*** Data for the task ***

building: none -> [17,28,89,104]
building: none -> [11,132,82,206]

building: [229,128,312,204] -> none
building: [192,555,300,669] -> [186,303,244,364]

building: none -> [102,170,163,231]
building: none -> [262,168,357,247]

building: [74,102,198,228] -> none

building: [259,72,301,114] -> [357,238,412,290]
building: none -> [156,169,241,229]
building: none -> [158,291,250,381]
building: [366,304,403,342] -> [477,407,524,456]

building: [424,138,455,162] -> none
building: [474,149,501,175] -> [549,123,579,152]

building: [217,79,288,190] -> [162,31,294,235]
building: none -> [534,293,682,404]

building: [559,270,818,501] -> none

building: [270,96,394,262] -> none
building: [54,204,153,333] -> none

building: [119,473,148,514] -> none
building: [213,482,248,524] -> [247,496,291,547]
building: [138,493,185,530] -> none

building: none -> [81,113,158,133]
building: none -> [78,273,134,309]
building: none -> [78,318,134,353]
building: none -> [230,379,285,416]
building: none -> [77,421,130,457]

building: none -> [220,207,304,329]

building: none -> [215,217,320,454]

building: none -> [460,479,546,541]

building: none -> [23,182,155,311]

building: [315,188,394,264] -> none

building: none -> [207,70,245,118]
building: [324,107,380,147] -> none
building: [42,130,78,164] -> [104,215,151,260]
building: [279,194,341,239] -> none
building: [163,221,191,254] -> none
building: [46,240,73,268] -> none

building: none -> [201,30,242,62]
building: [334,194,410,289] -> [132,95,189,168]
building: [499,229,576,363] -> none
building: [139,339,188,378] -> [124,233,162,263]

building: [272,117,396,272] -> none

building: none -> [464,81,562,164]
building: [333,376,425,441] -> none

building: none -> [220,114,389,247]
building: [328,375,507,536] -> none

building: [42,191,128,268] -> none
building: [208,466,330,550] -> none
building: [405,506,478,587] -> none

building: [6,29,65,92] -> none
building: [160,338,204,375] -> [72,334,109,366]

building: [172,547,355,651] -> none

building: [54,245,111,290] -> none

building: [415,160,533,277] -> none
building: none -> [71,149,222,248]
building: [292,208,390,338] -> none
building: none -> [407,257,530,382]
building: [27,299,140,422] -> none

*** End of Data for the task ***

■ **Required work**
Take the line above containing "building: none -> [207,70,245,118]", the line containing "building: [46,240,73,268] -> none", and all lines in between, and copy them exactly without anything else.

■ **Your response**
building: none -> [207,70,245,118]
building: [324,107,380,147] -> none
building: [42,130,78,164] -> [104,215,151,260]
building: [279,194,341,239] -> none
building: [163,221,191,254] -> none
building: [46,240,73,268] -> none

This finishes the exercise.